## Problem to solve
Beginning with the line that holds "camera: 130 degrees right, 0 degrees up", please retype each line through the end of the listing below, both ends included, and nothing more.
•••
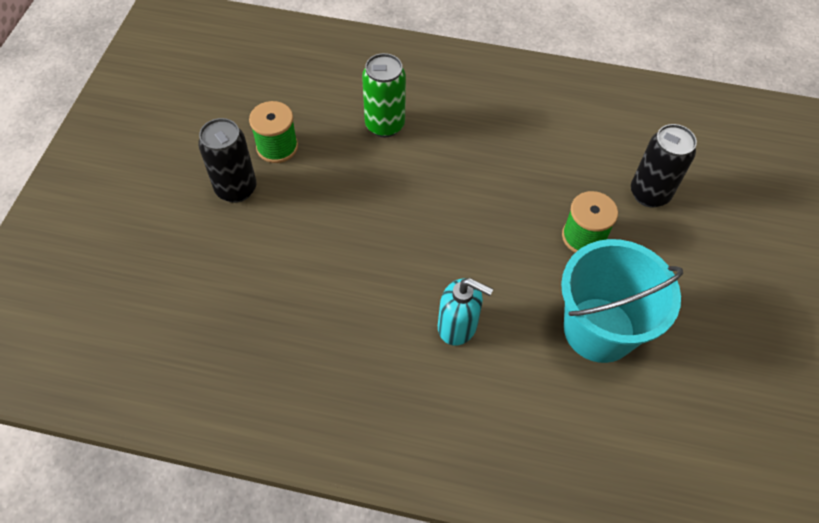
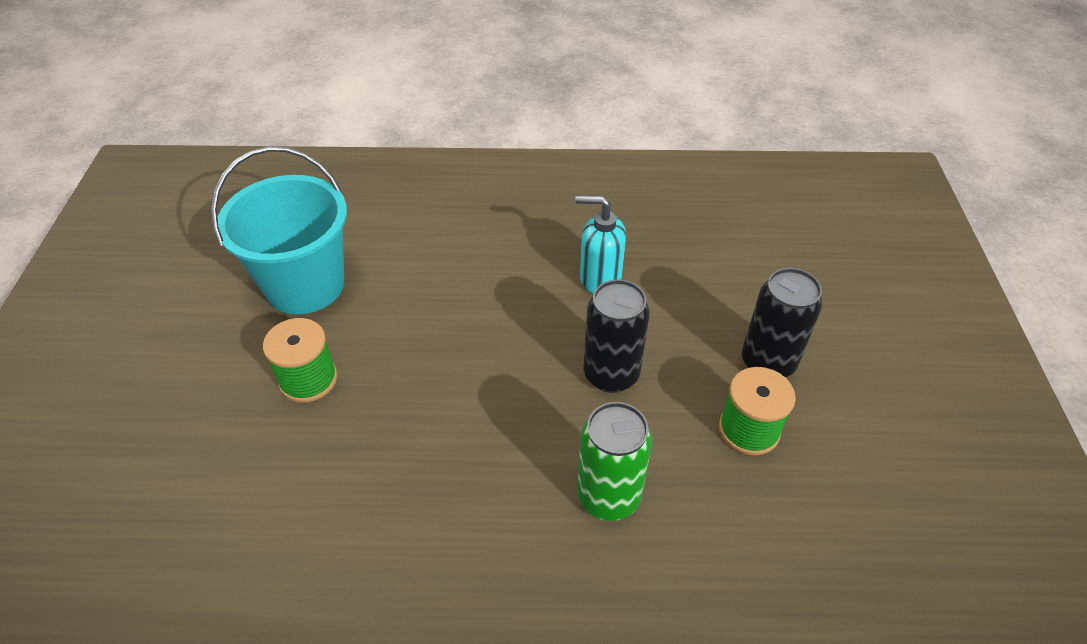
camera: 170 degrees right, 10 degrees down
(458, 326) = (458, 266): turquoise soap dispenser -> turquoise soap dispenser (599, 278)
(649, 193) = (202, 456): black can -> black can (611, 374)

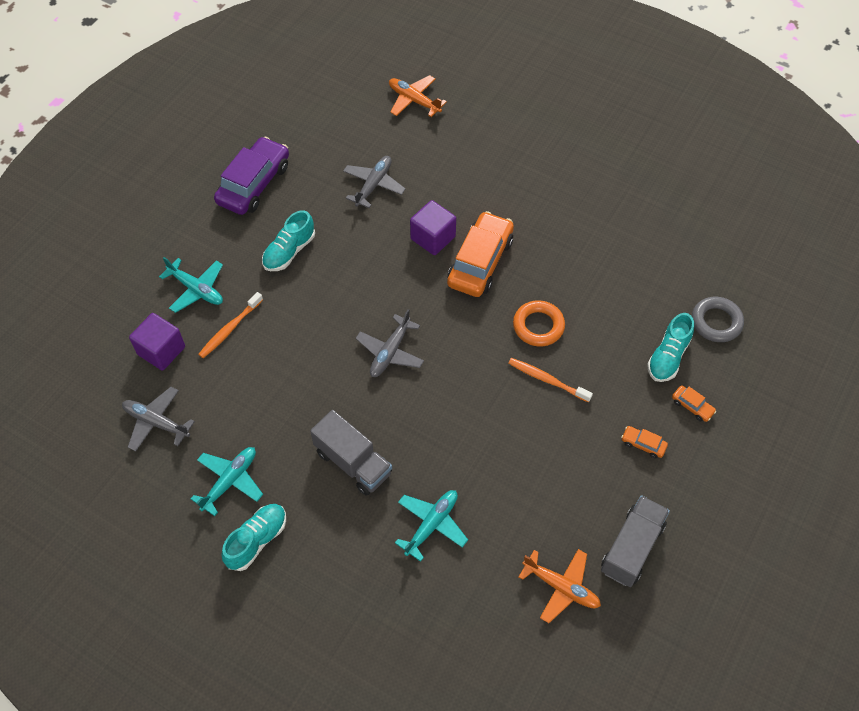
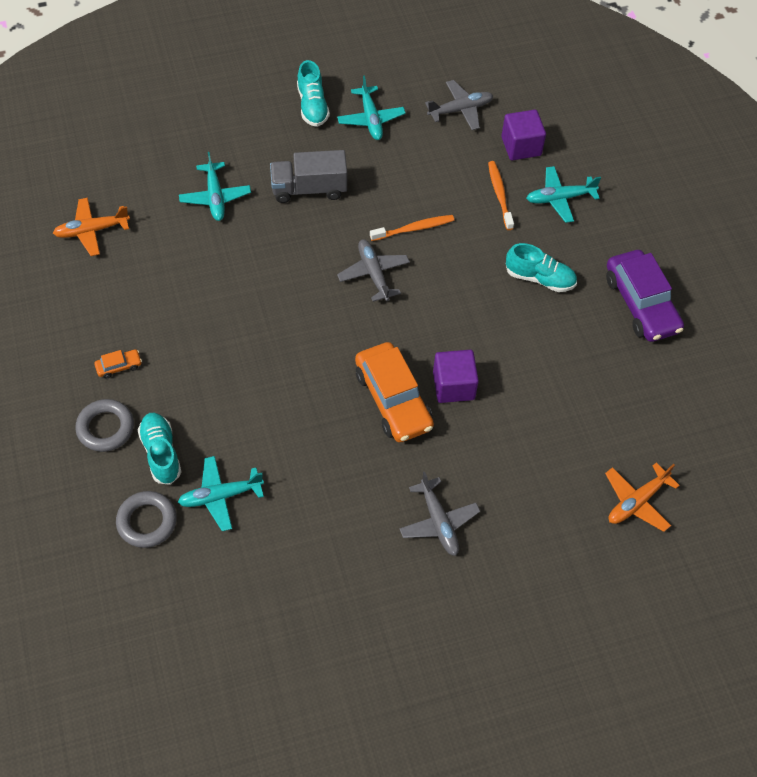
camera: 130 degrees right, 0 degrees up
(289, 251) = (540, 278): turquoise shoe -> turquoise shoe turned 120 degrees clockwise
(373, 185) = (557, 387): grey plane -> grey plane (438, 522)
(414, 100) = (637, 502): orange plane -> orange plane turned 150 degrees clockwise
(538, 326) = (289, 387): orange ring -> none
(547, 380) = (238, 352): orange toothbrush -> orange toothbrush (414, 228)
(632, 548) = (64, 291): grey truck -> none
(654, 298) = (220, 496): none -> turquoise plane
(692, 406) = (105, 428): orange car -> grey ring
•••
## Answer for the task
camera: 130 degrees right, 0 degrees up
(289, 251) = (540, 278): turquoise shoe -> turquoise shoe turned 120 degrees clockwise
(373, 185) = (557, 387): grey plane -> grey plane (438, 522)
(414, 100) = (637, 502): orange plane -> orange plane turned 150 degrees clockwise
(538, 326) = (289, 387): orange ring -> none
(547, 380) = (238, 352): orange toothbrush -> orange toothbrush (414, 228)
(632, 548) = (64, 291): grey truck -> none
(654, 298) = (220, 496): none -> turquoise plane
(692, 406) = (105, 428): orange car -> grey ring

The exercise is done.